Work to complete: Only the lines of the data below from the one with "(327, 283) = (368, 248): black spoon -> none" through the one with "(600, 322) = (82, 396): red" are wanted. Repeat them exactly.

Dataset items
Start of Block

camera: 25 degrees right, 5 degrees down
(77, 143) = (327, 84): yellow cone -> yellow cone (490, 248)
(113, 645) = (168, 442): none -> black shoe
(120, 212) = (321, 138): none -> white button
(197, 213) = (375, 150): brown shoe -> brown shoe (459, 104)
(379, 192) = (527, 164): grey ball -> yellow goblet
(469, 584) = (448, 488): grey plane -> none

End of Block
Start of Block

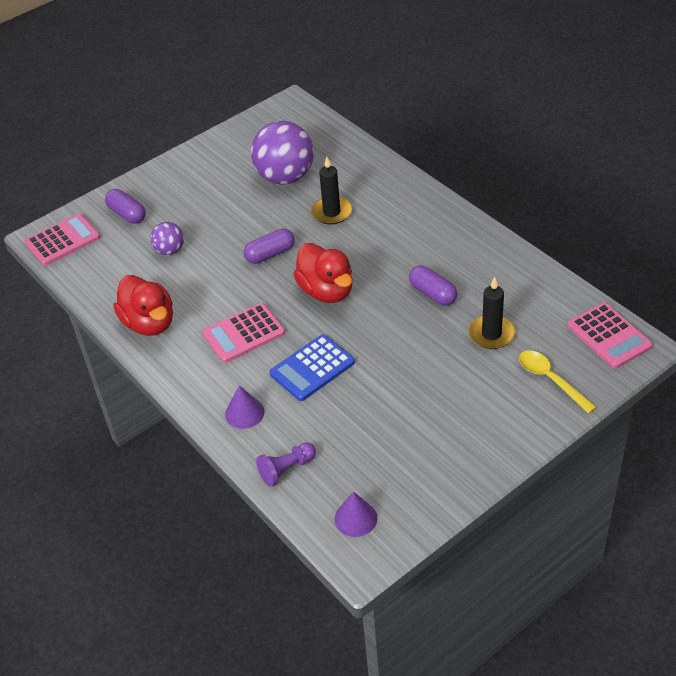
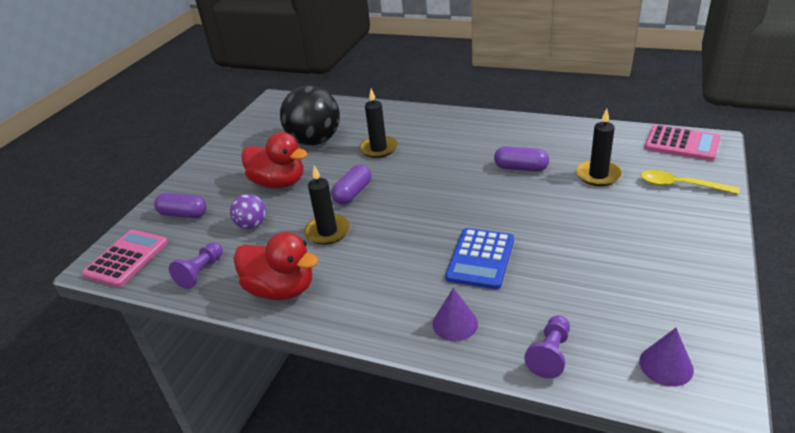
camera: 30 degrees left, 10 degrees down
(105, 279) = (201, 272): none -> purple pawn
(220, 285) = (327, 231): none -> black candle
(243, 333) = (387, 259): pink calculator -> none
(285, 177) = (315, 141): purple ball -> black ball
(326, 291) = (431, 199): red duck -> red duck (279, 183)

End of Block
Start of Block

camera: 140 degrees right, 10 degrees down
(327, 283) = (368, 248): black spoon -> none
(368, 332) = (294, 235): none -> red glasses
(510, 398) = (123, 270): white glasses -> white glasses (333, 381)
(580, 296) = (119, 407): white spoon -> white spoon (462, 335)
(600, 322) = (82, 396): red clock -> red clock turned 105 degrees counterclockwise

End of Block

Task response:
(327, 283) = (368, 248): black spoon -> none
(368, 332) = (294, 235): none -> red glasses
(510, 398) = (123, 270): white glasses -> white glasses (333, 381)
(580, 296) = (119, 407): white spoon -> white spoon (462, 335)
(600, 322) = (82, 396): red clock -> red clock turned 105 degrees counterclockwise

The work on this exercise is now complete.